> **PROMPT**
Copy each line below as it stands, but skip any picture it contains.

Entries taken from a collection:
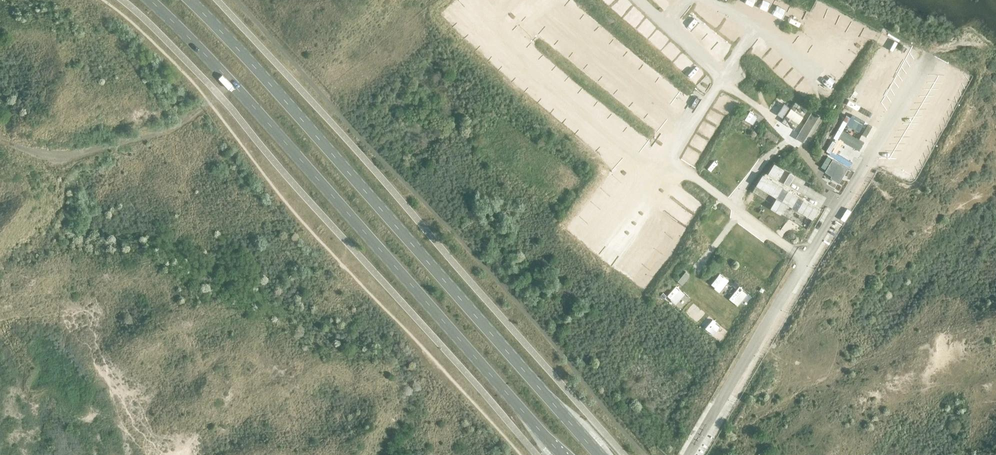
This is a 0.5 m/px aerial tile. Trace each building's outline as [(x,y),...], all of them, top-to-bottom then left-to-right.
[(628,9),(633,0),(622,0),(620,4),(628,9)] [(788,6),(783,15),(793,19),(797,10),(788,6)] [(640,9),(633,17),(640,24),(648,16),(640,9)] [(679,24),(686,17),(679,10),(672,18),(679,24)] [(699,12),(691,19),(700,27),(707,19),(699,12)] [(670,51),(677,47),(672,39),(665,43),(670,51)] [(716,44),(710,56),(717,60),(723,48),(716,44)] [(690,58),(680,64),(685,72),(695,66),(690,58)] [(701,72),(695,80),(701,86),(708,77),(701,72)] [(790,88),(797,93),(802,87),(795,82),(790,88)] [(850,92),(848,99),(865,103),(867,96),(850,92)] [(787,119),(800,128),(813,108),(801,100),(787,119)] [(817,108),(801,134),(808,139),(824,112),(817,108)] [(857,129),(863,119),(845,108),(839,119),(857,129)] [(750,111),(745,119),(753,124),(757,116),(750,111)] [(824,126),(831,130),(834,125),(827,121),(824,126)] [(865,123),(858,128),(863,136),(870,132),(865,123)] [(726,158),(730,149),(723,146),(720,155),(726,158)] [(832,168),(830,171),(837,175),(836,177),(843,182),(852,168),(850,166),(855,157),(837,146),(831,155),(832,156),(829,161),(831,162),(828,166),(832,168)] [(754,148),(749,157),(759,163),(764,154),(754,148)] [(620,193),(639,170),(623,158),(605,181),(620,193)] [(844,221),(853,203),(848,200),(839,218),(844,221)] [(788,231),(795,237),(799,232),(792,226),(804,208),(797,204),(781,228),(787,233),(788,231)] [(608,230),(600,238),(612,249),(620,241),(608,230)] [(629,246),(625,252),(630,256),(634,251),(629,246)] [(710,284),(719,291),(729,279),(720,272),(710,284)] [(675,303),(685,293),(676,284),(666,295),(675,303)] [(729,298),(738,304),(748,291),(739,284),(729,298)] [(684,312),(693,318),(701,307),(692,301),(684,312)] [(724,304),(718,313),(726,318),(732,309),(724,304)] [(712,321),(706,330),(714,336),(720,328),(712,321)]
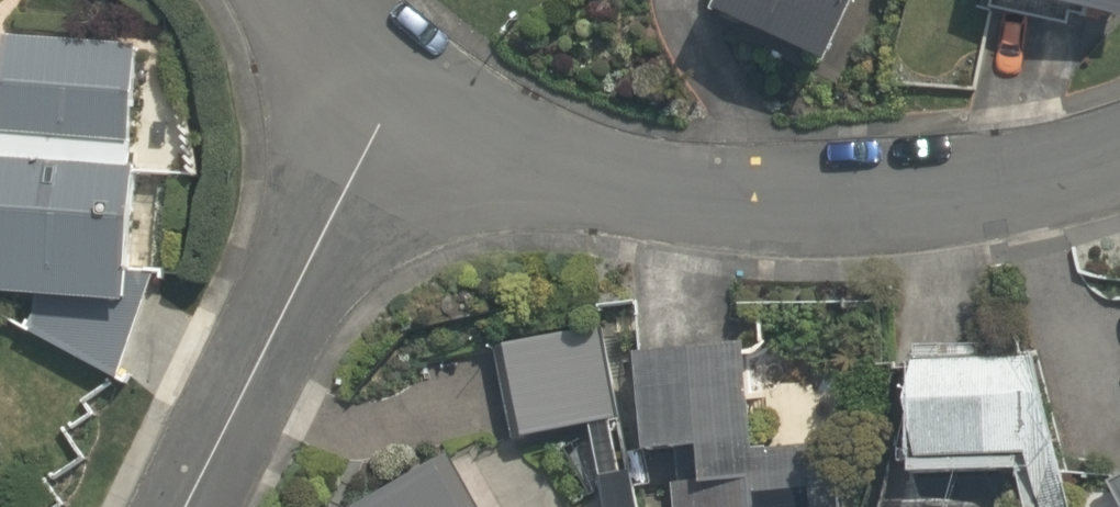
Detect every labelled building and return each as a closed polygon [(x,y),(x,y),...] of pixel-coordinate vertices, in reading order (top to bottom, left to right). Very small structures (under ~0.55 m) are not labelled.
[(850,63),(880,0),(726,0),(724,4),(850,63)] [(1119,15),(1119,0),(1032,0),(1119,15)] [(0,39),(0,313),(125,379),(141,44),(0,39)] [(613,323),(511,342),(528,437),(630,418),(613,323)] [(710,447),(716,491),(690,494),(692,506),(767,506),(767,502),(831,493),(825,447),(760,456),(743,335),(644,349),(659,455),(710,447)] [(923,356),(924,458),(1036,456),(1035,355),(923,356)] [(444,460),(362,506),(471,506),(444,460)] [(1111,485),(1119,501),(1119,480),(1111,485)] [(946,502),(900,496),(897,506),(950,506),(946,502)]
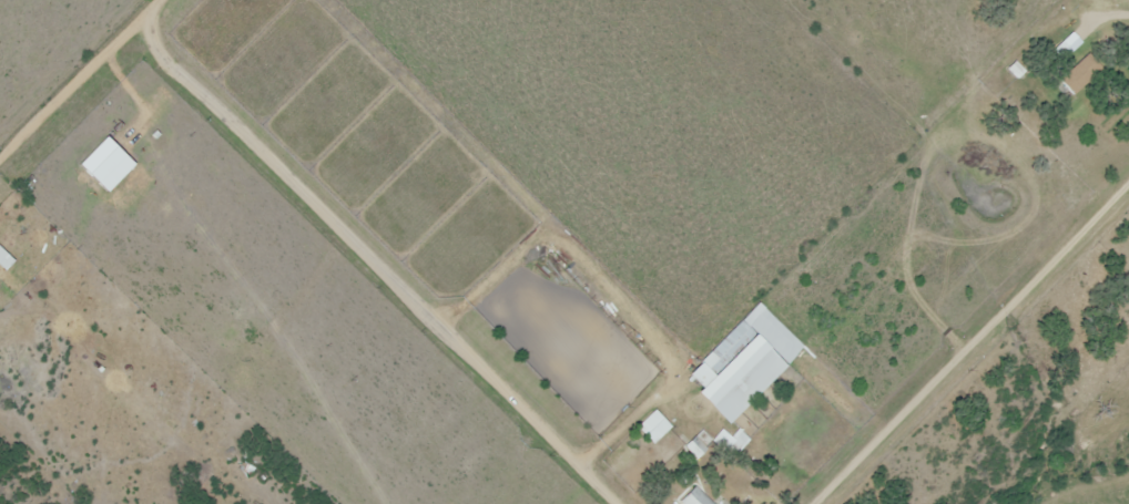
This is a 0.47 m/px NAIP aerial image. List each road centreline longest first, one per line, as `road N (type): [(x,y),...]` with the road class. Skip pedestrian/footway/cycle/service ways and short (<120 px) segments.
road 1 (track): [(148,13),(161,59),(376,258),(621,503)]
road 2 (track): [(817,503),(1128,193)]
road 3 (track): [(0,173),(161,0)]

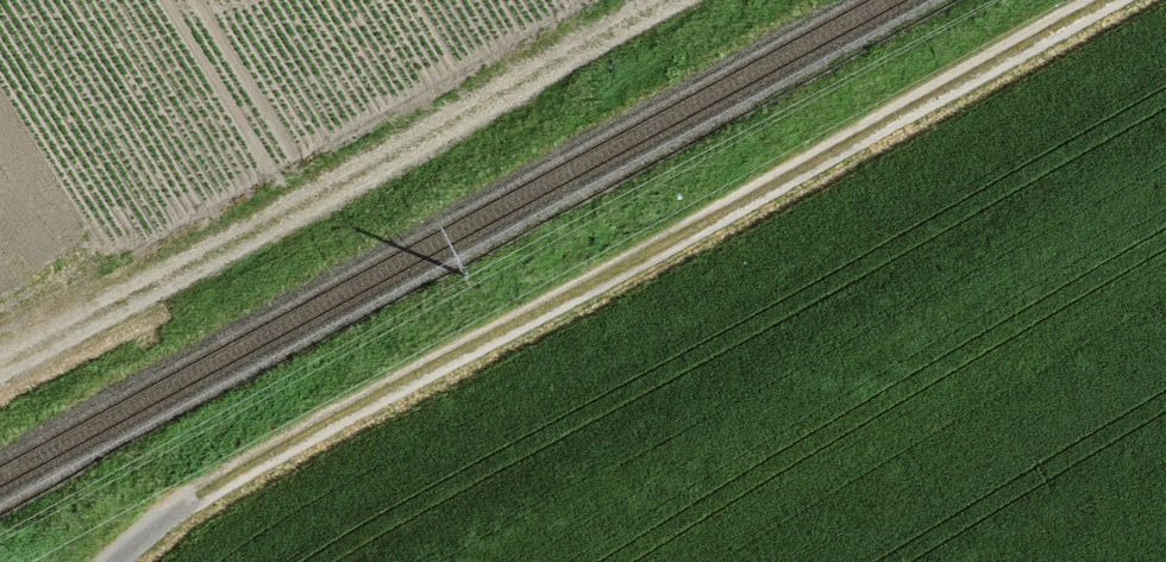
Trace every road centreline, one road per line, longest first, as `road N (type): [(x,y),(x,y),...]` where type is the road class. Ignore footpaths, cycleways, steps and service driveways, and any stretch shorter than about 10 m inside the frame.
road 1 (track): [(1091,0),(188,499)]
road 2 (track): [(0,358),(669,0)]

> **THE COMPLETED TASK**
This is a 0.5 m/px aerial tile. Trace each building's outline as [(x,y),...], all of them, top-to-bottom then left-to-right.
[(628,9),(633,0),(622,0),(620,4),(628,9)] [(788,6),(783,15),(793,19),(797,10),(788,6)] [(640,9),(633,17),(640,24),(648,16),(640,9)] [(679,24),(686,17),(679,10),(672,18),(679,24)] [(699,12),(691,19),(700,27),(707,19),(699,12)] [(670,51),(677,47),(672,39),(665,43),(670,51)] [(716,44),(710,56),(717,60),(723,48),(716,44)] [(690,58),(680,64),(685,72),(695,66),(690,58)] [(701,72),(695,80),(701,86),(708,77),(701,72)] [(790,88),(797,93),(802,87),(795,82),(790,88)] [(850,92),(848,99),(865,103),(867,96),(850,92)] [(787,119),(800,128),(813,108),(801,100),(787,119)] [(817,108),(801,134),(808,139),(824,112),(817,108)] [(857,129),(863,119),(845,108),(839,119),(857,129)] [(750,111),(745,119),(753,124),(757,116),(750,111)] [(824,126),(831,130),(834,125),(827,121),(824,126)] [(865,123),(858,128),(863,136),(870,132),(865,123)] [(726,158),(730,149),(723,146),(720,155),(726,158)] [(832,168),(830,171),(837,175),(836,177),(843,182),(852,168),(850,166),(855,157),(837,146),(831,155),(832,156),(829,161),(831,162),(828,166),(832,168)] [(754,148),(749,157),(759,163),(764,154),(754,148)] [(620,193),(639,170),(623,158),(605,181),(620,193)] [(844,221),(853,203),(848,200),(839,218),(844,221)] [(788,231),(795,237),(799,232),(792,226),(804,208),(797,204),(781,228),(787,233),(788,231)] [(608,230),(600,238),(612,249),(620,241),(608,230)] [(629,246),(625,252),(630,256),(634,251),(629,246)] [(710,284),(719,291),(729,279),(720,272),(710,284)] [(675,303),(685,293),(676,284),(666,295),(675,303)] [(729,298),(738,304),(748,291),(739,284),(729,298)] [(684,312),(693,318),(701,307),(692,301),(684,312)] [(724,304),(718,313),(726,318),(732,309),(724,304)] [(712,321),(706,330),(714,336),(720,328),(712,321)]
Detect every labelled building and return each as a closed polygon [(x,y),(x,y),...] of pixel-coordinate vertices, in reading order (top to bottom, left to right). Very small structures (under ~0.55 m) are not labelled.
[(850,63),(880,0),(726,0),(724,4),(850,63)] [(1119,15),(1119,0),(1032,0),(1119,15)] [(0,39),(0,313),(125,379),(141,44),(0,39)] [(613,323),(511,342),(528,437),(630,418),(613,323)] [(710,447),(716,491),(690,494),(692,506),(767,506),(767,502),(831,493),(825,447),(760,456),(743,335),(644,349),(659,455),(710,447)] [(923,356),(924,458),(1036,456),(1035,355),(923,356)] [(444,460),(362,506),(471,506),(444,460)] [(1111,485),(1119,501),(1119,480),(1111,485)] [(946,502),(900,496),(897,506),(950,506),(946,502)]
This is a 0.47 m/px NAIP aerial image. List each road centreline longest first, one per line, as `road N (type): [(x,y),...]` with the road class. Skip pedestrian/footway/cycle/service ways and short (<120 px) segments.
road 1 (track): [(148,13),(161,59),(376,258),(621,503)]
road 2 (track): [(817,503),(1128,193)]
road 3 (track): [(0,173),(161,0)]

Trace every road centreline, one road per line, longest first, as `road N (type): [(x,y),(x,y),...]` where type is the road class. Ignore footpaths, cycleways, steps and service driveways, and any stretch shorter than about 10 m inside the frame.
road 1 (track): [(1091,0),(188,499)]
road 2 (track): [(0,358),(669,0)]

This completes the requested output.